Exercise aim — Find the word "turquoise" in the data. Return every line where it appears.
══════
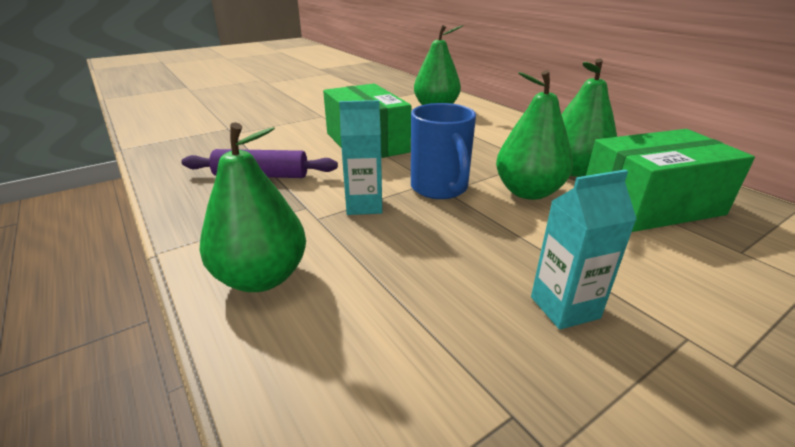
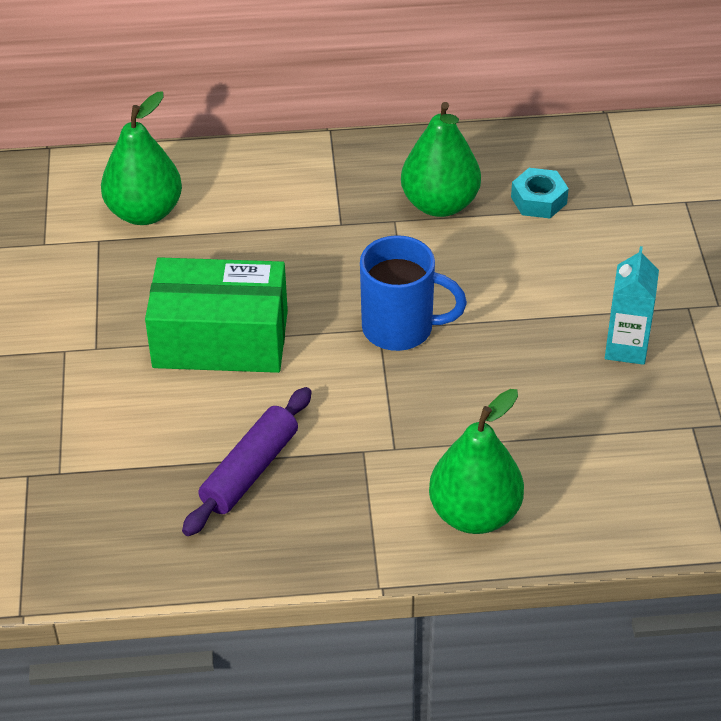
camera: 60 degrees left, 15 degrees up
(364, 205) = (394, 403): turquoise carton -> none
(528, 192) = (457, 267): green pear -> none
(651, 204) = (539, 200): green box -> turquoise nut

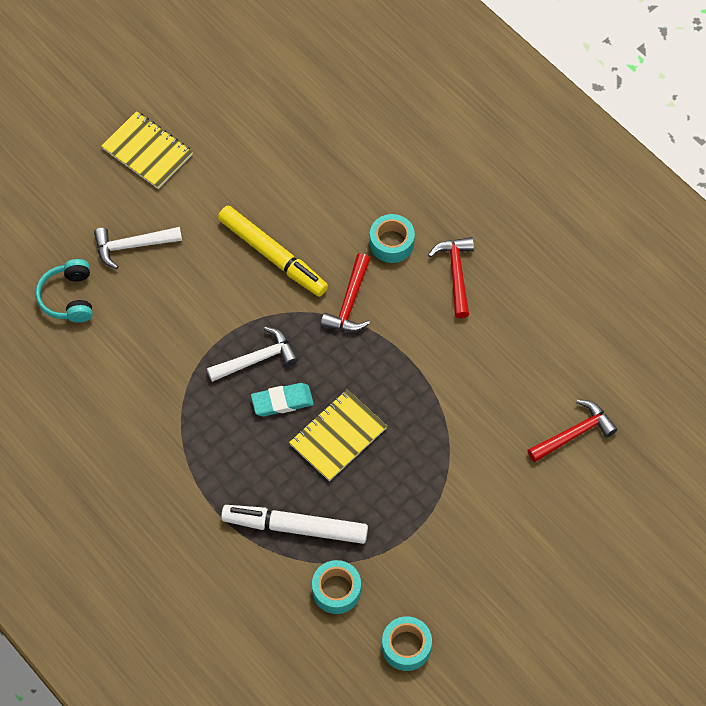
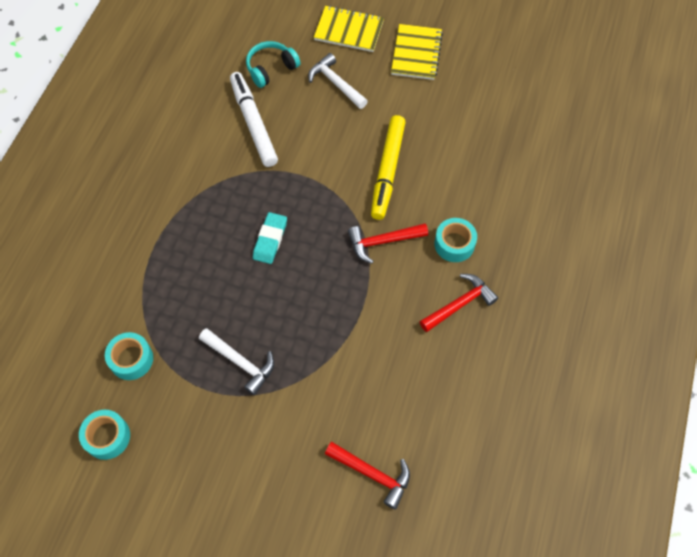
camera: 60 degrees right, 0 degrees up
(257, 359) = (295, 205): white hammer -> white hammer (241, 362)
(282, 401) = (270, 240): turquoise eraser -> turquoise eraser turned 60 degrees clockwise
(295, 527) = (170, 302): white marker -> white marker (253, 123)
(338, 436) = (263, 293): yellow notebook -> yellow notebook (349, 31)

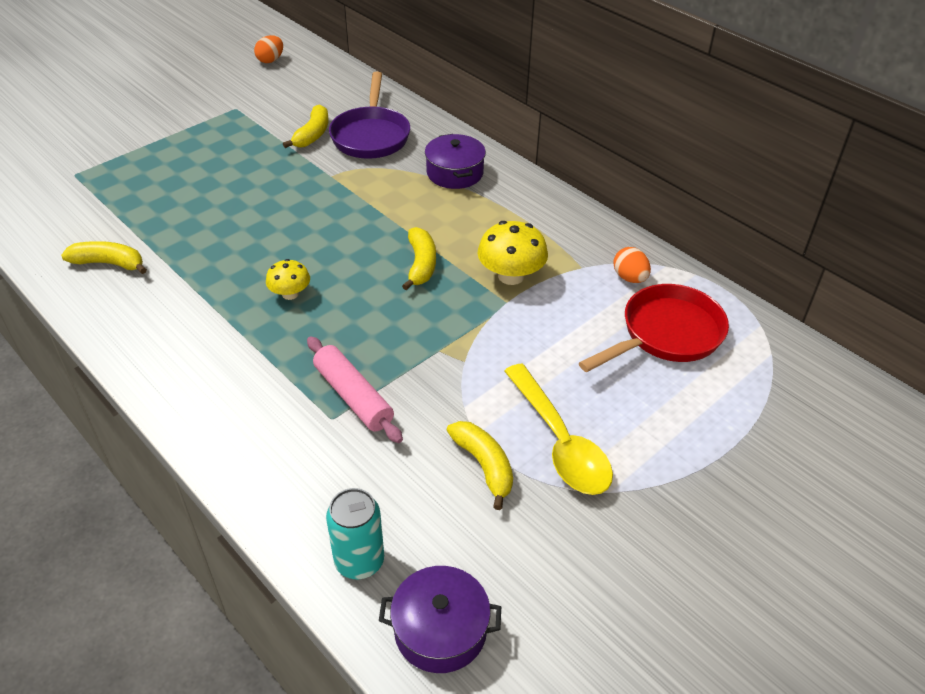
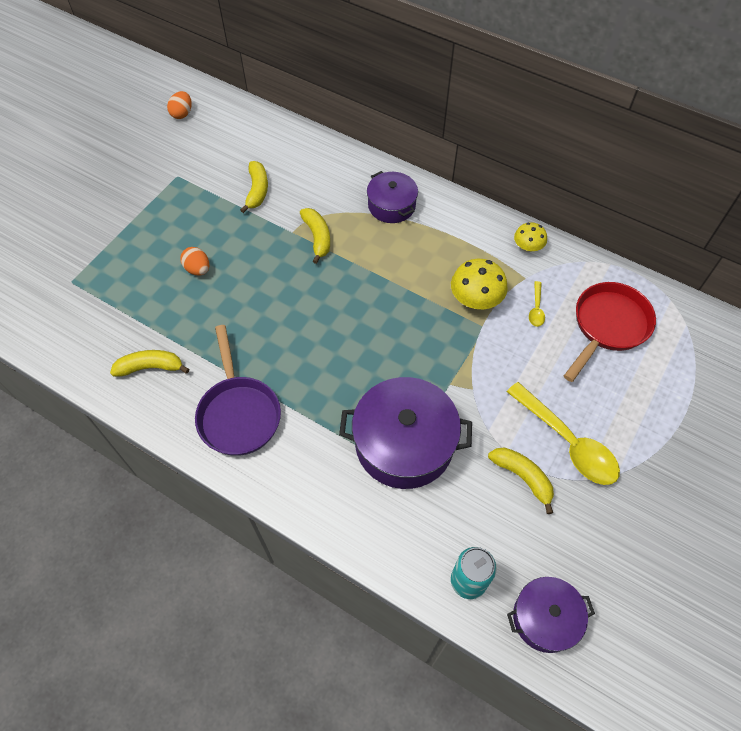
camera: 15 degrees left, 15 degrees up
(290, 294) = (313, 360): yellow mushroom -> yellow mushroom (527, 247)
(353, 397) = (404, 443): pink rolling pin -> purple pot
(371, 135) = (306, 181): purple pan -> purple pan (238, 413)
(421, 265) = (403, 306): yellow banana -> yellow banana (317, 237)
(581, 299) = (536, 309): none -> yellow spoon
(629, 278) = (564, 279): orange egg -> orange egg (198, 269)

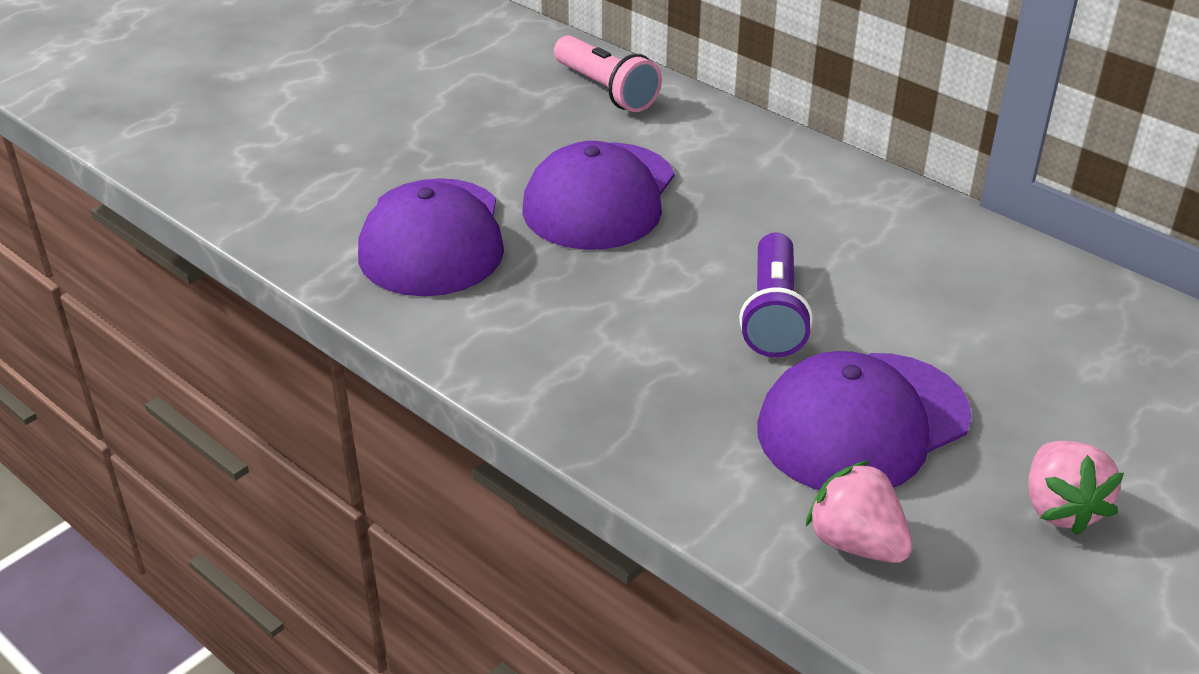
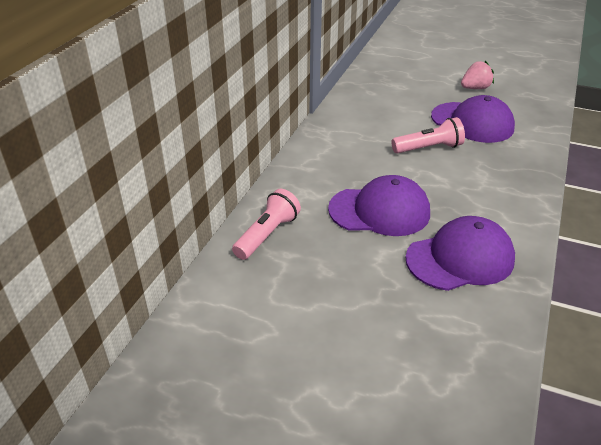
camera: 110 degrees left, 0 degrees up
(773, 314) = (429, 148): purple flashlight -> pink flashlight
(856, 543) = (528, 117): pink strawberry -> none

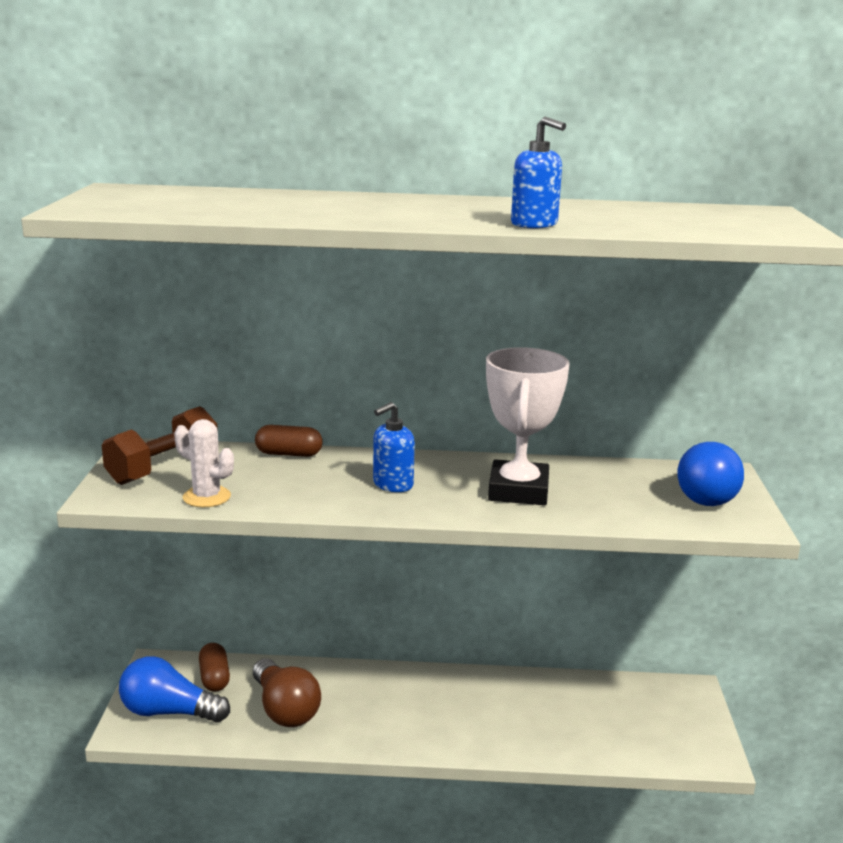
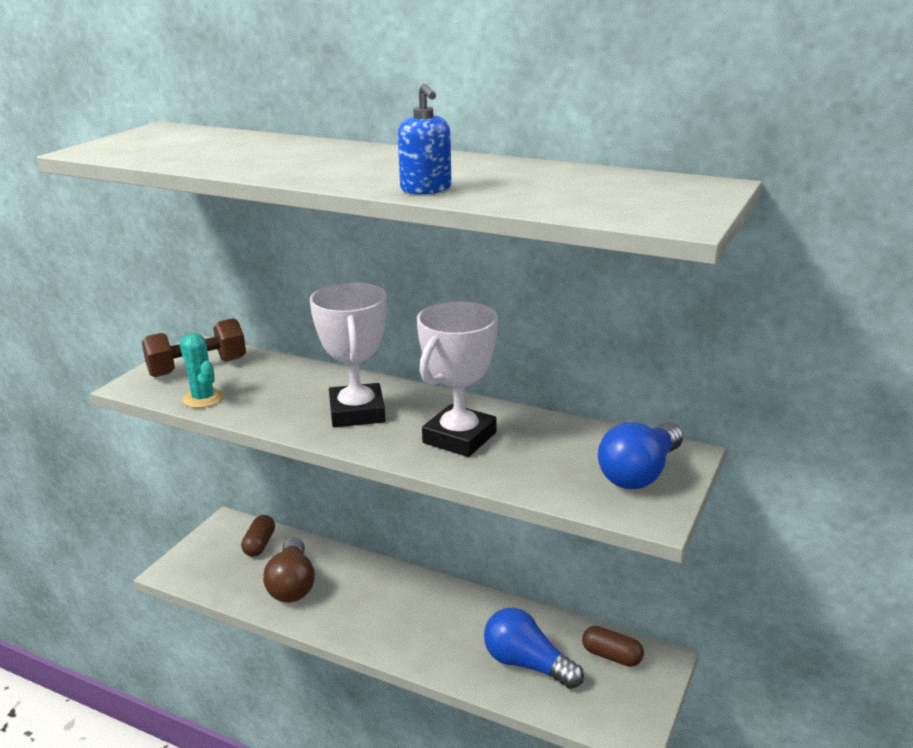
camera: 25 degrees right, 5 degrees up
(169, 712) = (208, 565): blue light bulb -> blue light bulb (527, 664)
(206, 497) = (203, 398): white cactus -> turquoise cactus
(289, 454) = (303, 369): brown capsule -> brown capsule (611, 656)
(392, 484) = (357, 412): blue soap dispenser -> white trophy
══════
Solution —
(364, 205) = (394, 403): turquoise carton -> none
(651, 204) = (539, 200): green box -> turquoise nut
(282, 401) = (270, 240): turquoise eraser -> turquoise eraser turned 60 degrees clockwise
(206, 497) = (203, 398): white cactus -> turquoise cactus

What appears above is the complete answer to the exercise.